What is being asked: Below are lines of data; restate word for word those running from the line containing "grey teddy bear: [353,63,396,135]" to the line containing "red hat: [236,60,317,140]", inclusive, and no others.

Given data:
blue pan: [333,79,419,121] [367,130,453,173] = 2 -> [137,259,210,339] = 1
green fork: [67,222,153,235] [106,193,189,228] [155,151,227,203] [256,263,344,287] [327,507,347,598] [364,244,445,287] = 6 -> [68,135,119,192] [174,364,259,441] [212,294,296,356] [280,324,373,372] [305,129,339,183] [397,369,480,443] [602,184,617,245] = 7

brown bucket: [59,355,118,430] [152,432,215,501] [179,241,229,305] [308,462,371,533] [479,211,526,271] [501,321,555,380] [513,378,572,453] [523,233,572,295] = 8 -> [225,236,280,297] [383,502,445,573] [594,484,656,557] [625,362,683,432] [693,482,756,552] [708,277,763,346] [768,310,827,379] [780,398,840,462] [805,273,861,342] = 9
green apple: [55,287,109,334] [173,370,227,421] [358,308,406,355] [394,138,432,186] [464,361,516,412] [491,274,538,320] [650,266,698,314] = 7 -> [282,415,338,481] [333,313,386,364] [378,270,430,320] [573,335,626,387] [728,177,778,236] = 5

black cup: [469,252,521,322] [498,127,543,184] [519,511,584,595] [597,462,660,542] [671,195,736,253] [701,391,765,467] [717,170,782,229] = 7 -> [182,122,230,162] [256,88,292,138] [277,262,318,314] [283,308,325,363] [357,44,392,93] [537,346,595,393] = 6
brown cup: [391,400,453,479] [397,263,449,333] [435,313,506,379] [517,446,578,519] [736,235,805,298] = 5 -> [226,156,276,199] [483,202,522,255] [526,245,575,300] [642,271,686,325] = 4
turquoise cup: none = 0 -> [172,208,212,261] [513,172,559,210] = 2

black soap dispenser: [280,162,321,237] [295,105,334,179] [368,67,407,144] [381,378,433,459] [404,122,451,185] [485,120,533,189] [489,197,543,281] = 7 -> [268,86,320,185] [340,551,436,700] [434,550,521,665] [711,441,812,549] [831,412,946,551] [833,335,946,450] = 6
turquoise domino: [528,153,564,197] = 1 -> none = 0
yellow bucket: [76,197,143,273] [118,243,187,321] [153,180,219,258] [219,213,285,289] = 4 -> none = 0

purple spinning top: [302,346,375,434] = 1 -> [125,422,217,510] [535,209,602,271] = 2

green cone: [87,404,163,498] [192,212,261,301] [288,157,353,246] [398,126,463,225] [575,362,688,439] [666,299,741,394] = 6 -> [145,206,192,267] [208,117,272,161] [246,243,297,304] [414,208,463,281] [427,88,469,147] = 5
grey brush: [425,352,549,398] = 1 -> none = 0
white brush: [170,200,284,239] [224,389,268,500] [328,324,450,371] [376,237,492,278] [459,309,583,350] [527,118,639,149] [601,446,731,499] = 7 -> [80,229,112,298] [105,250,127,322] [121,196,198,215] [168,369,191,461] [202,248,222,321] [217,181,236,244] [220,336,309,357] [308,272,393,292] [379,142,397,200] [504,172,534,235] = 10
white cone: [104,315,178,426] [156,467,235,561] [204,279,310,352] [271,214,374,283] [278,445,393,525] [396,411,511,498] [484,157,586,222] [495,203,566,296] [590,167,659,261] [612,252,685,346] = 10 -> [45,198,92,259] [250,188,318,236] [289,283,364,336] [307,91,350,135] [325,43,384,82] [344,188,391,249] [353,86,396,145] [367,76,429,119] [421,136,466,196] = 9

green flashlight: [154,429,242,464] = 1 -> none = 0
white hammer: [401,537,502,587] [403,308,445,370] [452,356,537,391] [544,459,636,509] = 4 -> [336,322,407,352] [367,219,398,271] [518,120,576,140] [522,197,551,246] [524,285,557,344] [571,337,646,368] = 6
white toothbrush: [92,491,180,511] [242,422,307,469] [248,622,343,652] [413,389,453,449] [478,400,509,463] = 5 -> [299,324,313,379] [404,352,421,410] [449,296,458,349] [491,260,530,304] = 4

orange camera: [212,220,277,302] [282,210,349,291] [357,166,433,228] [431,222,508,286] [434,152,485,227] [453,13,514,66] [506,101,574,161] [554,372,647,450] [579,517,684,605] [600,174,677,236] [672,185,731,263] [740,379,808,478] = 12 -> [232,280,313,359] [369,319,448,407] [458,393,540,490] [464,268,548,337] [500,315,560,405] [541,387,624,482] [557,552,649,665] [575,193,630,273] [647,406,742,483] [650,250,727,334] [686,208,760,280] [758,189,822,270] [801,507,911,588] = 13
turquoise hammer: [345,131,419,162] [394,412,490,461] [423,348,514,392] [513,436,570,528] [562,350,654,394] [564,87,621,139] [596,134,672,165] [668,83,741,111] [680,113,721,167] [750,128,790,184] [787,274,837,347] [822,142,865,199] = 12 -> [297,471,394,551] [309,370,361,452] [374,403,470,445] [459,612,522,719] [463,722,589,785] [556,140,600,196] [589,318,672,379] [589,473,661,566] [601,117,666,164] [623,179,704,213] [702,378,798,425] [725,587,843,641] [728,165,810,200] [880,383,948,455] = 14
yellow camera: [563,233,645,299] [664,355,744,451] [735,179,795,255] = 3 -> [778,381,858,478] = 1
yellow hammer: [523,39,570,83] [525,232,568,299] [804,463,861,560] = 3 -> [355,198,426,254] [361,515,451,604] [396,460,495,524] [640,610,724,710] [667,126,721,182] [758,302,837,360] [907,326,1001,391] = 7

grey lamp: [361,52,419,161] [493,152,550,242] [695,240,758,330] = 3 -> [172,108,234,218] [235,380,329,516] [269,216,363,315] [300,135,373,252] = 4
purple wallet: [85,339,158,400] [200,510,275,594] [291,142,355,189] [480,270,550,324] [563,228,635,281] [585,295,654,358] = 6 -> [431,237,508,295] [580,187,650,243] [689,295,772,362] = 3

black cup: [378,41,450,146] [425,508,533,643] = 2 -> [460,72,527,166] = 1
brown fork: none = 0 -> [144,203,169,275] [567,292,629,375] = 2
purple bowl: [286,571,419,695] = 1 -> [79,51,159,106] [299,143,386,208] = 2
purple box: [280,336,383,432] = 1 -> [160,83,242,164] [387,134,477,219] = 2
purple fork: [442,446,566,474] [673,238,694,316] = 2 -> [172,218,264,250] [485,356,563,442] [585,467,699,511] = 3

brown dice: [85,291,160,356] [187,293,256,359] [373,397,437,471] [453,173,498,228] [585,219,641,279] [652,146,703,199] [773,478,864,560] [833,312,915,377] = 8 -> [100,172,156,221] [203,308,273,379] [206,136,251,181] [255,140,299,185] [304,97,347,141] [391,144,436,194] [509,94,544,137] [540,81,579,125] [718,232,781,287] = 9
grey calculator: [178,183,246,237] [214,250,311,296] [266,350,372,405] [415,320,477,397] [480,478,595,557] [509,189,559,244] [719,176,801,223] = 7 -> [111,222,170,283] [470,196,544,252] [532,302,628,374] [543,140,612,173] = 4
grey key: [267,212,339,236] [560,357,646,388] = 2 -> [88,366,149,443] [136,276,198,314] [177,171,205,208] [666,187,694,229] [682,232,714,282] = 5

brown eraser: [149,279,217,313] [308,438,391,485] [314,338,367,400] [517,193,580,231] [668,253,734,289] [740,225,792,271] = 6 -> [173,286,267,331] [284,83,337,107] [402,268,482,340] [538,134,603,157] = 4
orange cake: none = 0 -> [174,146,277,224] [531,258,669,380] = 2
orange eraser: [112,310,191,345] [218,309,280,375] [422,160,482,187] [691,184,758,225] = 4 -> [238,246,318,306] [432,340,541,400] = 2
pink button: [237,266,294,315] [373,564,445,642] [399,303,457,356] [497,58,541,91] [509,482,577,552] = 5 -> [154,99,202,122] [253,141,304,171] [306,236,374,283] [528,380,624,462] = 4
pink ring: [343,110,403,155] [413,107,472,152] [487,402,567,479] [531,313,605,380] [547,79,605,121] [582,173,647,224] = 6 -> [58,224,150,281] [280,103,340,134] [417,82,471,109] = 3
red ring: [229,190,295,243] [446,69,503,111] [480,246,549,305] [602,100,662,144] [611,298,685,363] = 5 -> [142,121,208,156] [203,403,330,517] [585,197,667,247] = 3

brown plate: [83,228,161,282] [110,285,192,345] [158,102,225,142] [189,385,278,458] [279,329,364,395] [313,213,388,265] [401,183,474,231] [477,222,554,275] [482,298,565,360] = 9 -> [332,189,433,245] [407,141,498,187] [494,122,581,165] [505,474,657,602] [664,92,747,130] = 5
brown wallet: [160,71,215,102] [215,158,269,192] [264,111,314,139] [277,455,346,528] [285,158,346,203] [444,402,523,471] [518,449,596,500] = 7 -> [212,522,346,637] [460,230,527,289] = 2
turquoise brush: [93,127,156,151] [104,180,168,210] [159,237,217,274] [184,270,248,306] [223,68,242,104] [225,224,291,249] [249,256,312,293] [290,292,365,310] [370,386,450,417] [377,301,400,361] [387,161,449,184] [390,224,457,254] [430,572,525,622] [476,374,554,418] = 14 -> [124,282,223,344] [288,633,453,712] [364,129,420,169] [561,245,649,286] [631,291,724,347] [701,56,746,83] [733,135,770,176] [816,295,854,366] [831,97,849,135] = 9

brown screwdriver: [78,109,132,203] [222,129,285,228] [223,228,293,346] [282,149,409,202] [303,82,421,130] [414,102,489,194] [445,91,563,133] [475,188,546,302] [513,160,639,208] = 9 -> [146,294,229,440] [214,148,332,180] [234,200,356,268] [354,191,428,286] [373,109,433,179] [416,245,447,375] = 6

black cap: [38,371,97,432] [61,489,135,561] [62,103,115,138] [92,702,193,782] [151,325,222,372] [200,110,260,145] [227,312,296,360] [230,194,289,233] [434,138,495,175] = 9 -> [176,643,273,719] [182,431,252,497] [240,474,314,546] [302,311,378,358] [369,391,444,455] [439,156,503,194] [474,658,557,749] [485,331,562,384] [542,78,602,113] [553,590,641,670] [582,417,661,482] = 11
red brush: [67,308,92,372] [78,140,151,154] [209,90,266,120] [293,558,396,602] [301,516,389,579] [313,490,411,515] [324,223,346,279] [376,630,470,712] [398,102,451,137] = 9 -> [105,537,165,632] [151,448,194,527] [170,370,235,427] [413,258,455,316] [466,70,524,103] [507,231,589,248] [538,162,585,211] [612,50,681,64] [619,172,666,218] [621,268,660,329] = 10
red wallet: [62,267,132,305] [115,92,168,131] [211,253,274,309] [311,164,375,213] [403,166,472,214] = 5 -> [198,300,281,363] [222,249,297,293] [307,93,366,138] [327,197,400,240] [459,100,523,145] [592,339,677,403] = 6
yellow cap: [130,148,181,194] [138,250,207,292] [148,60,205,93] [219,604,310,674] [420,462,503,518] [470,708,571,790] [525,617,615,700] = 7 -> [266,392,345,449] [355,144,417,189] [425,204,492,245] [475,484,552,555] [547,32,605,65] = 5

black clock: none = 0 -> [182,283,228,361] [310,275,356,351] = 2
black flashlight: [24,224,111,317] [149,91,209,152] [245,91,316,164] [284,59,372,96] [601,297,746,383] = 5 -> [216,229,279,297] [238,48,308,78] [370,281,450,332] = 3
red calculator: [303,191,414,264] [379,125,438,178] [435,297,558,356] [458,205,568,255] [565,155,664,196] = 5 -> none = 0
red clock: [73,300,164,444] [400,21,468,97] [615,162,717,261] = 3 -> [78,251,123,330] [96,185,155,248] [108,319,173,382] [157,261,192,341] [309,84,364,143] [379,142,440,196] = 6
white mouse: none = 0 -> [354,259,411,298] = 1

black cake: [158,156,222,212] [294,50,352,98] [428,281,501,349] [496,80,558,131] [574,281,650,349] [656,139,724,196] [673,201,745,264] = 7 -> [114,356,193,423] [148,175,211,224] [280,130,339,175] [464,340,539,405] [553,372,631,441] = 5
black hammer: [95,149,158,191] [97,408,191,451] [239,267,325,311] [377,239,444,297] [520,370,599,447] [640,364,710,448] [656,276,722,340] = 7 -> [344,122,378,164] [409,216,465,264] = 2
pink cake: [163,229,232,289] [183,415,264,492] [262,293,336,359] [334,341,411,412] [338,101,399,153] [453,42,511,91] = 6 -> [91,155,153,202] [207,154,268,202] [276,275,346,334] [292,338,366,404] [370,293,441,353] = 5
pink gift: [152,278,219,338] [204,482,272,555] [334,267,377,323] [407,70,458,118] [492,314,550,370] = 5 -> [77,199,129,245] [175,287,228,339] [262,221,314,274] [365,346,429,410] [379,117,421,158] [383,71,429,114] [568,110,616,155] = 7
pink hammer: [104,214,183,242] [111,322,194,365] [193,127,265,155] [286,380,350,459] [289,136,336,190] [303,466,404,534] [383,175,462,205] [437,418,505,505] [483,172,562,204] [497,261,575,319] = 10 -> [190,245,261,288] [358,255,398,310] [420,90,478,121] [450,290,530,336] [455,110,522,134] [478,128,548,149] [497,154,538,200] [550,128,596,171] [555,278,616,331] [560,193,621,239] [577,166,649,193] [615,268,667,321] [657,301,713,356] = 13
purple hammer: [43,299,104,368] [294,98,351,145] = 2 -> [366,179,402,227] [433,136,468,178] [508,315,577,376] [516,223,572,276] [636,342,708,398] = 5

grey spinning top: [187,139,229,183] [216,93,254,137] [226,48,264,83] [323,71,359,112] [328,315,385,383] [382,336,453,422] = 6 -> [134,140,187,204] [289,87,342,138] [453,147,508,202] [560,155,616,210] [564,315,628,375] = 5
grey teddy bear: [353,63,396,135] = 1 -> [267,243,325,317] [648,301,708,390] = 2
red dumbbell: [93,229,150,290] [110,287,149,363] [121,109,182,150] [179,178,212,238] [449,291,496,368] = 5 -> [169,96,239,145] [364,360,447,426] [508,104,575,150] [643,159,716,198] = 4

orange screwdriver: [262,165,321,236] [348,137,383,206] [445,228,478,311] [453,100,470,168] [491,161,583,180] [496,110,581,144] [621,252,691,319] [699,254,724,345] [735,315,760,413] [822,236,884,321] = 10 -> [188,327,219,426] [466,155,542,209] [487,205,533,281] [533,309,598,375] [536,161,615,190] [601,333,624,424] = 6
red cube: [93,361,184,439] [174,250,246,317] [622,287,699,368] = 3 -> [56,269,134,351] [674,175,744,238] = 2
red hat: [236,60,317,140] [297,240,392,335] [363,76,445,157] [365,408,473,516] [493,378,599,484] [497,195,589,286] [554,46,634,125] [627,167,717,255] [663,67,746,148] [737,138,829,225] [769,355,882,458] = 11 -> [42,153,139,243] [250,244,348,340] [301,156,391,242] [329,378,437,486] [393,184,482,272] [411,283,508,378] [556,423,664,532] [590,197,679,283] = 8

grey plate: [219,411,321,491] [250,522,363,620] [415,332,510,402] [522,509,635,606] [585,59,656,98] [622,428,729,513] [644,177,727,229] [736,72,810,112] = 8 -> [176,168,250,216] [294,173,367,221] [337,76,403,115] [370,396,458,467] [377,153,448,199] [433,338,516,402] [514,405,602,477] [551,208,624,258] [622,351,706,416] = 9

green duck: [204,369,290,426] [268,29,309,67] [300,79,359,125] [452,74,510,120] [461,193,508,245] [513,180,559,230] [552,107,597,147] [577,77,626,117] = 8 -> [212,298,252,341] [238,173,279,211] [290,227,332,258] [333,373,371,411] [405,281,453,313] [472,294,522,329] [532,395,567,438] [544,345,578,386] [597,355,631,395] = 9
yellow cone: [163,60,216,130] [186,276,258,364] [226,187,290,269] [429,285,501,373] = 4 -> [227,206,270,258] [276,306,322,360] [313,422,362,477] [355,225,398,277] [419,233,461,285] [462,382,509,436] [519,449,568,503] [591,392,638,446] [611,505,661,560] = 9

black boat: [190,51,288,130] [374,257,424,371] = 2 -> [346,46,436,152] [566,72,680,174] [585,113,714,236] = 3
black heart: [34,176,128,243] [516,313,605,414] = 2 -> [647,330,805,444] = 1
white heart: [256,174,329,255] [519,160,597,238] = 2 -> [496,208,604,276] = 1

Response to this task:
grey teddy bear: [353,63,396,135] = 1 -> [267,243,325,317] [648,301,708,390] = 2
red dumbbell: [93,229,150,290] [110,287,149,363] [121,109,182,150] [179,178,212,238] [449,291,496,368] = 5 -> [169,96,239,145] [364,360,447,426] [508,104,575,150] [643,159,716,198] = 4

orange screwdriver: [262,165,321,236] [348,137,383,206] [445,228,478,311] [453,100,470,168] [491,161,583,180] [496,110,581,144] [621,252,691,319] [699,254,724,345] [735,315,760,413] [822,236,884,321] = 10 -> [188,327,219,426] [466,155,542,209] [487,205,533,281] [533,309,598,375] [536,161,615,190] [601,333,624,424] = 6
red cube: [93,361,184,439] [174,250,246,317] [622,287,699,368] = 3 -> [56,269,134,351] [674,175,744,238] = 2
red hat: [236,60,317,140] [297,240,392,335] [363,76,445,157] [365,408,473,516] [493,378,599,484] [497,195,589,286] [554,46,634,125] [627,167,717,255] [663,67,746,148] [737,138,829,225] [769,355,882,458] = 11 -> [42,153,139,243] [250,244,348,340] [301,156,391,242] [329,378,437,486] [393,184,482,272] [411,283,508,378] [556,423,664,532] [590,197,679,283] = 8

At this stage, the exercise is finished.